YOUR TASK = The expected output is each line below containing "turquoise", copied in full.
START GIVEN RECORDS
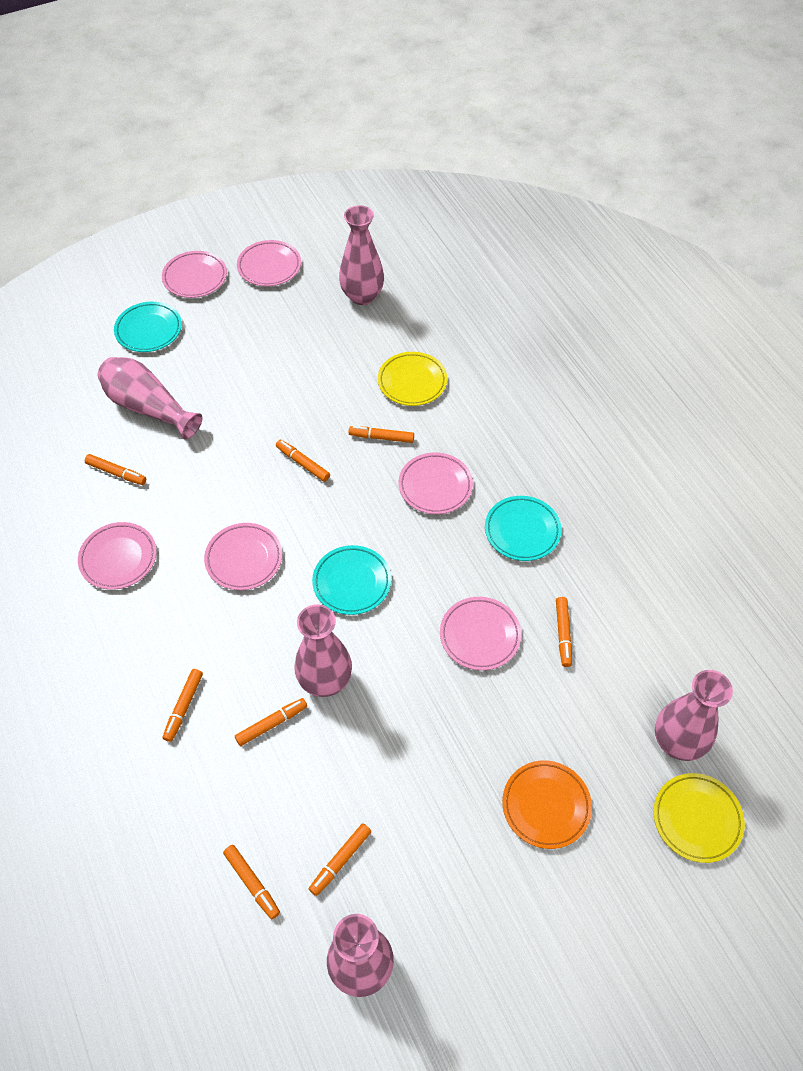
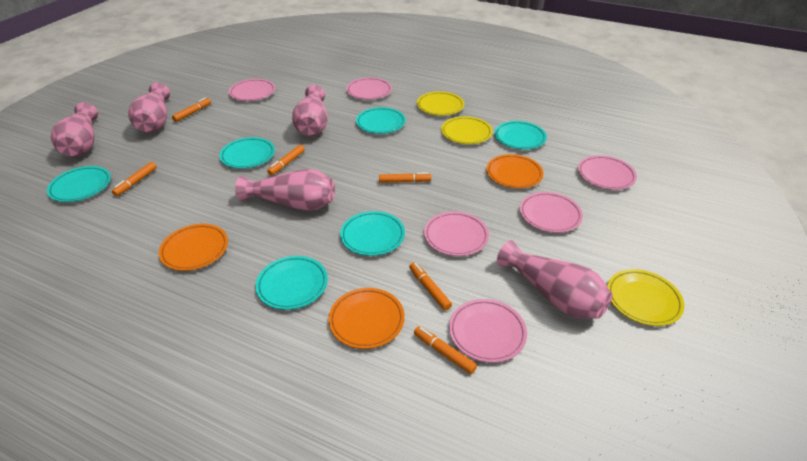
orange marker: 8 -> 6
orange plate: 1 -> 3
turquoise plate: 3 -> 6
yellow plate: 2 -> 3

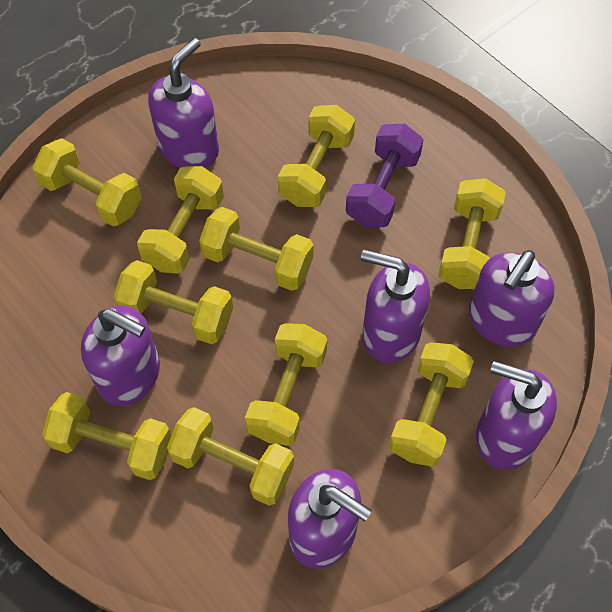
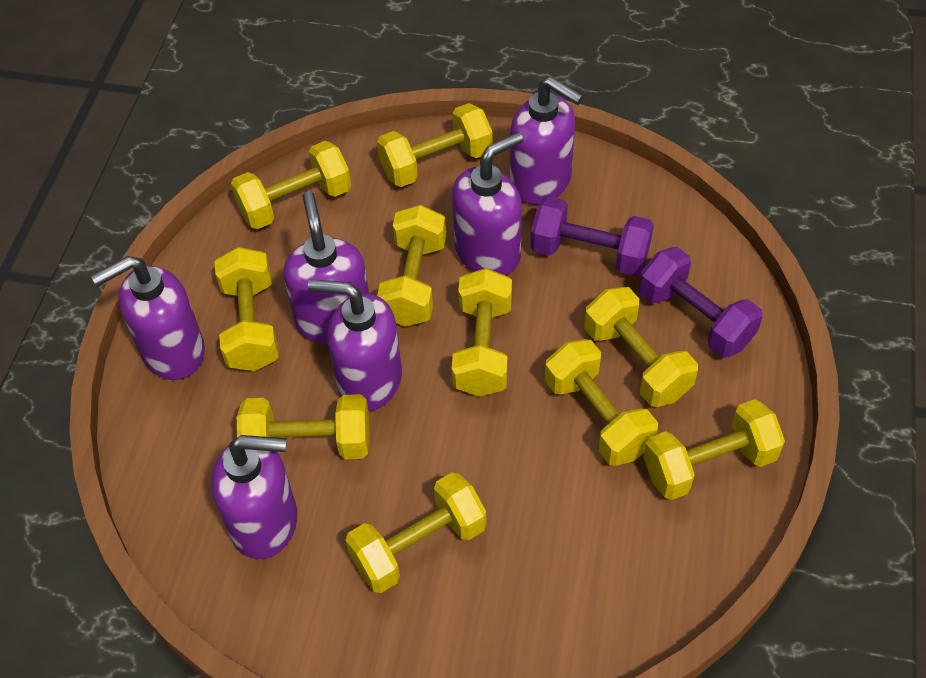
purple dumbbell: 1 -> 2

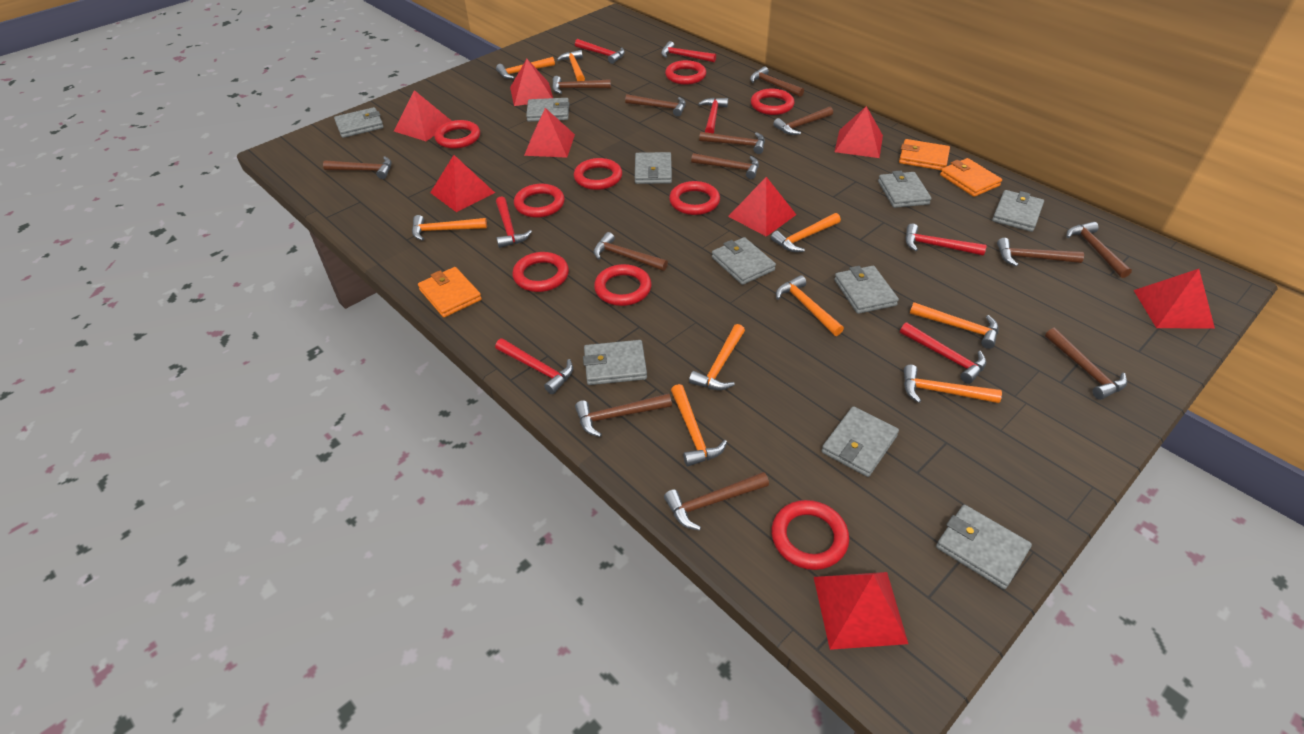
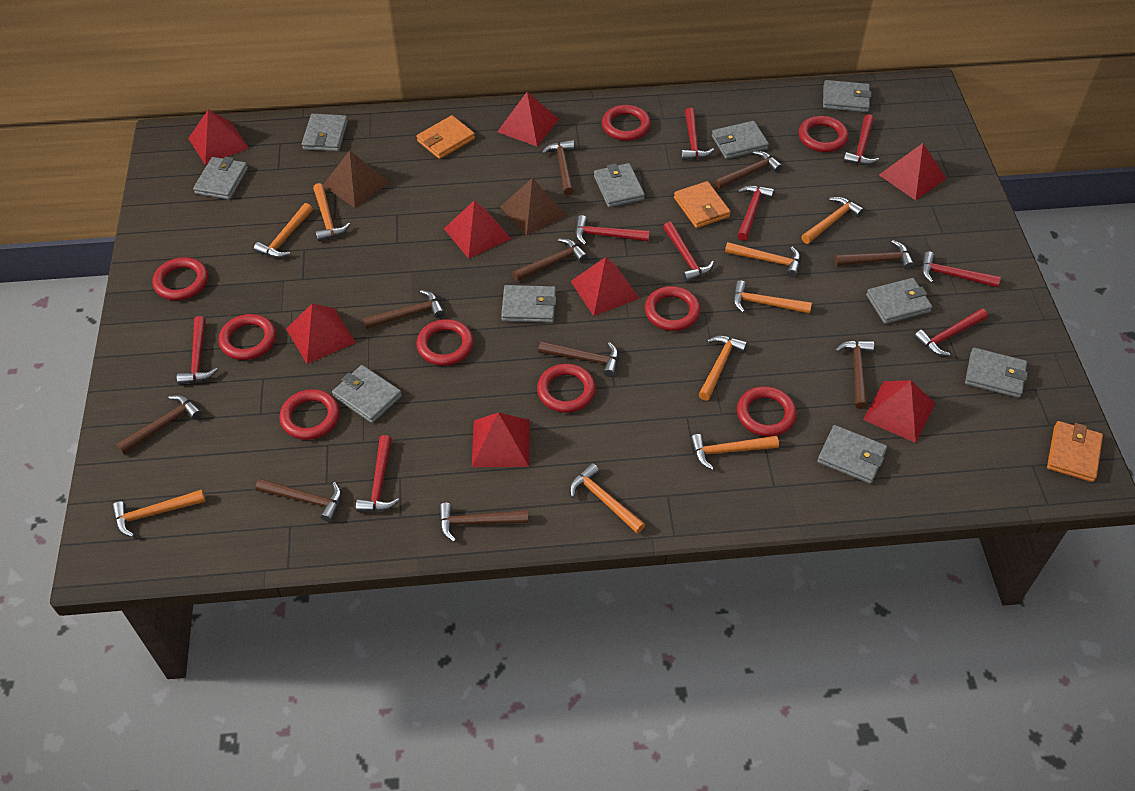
brown hammer: 13 -> 10
brown pyramid: 0 -> 2
red hammer: 7 -> 9

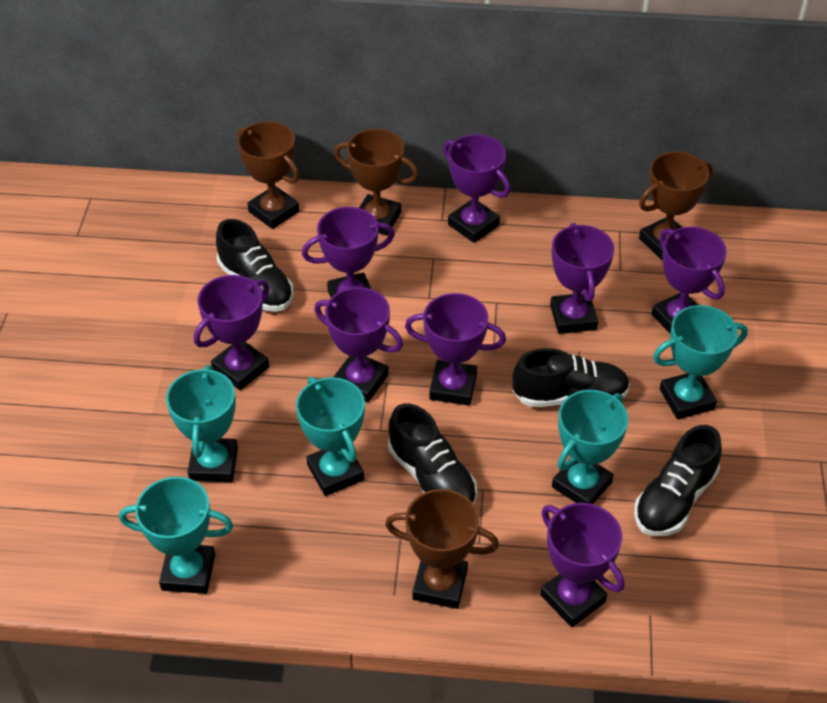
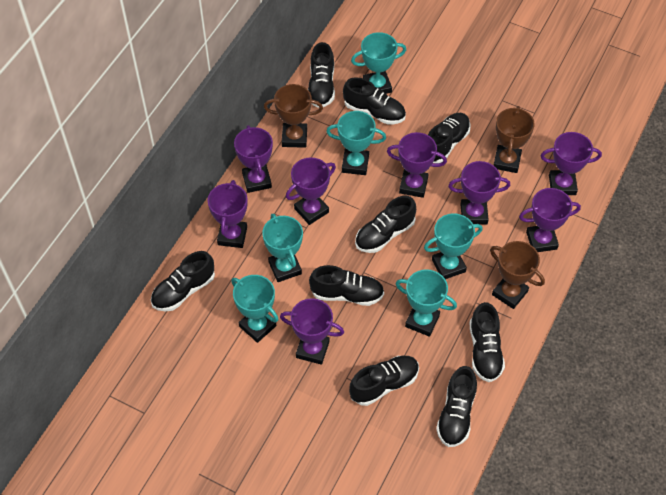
black shoe: 4 -> 9
brown trophy: 4 -> 3
turquoise trophy: 5 -> 6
END GIVEN RECORDS
SOLUTION TO THE PROBLEM =
turquoise plate: 3 -> 6
turquoise trophy: 5 -> 6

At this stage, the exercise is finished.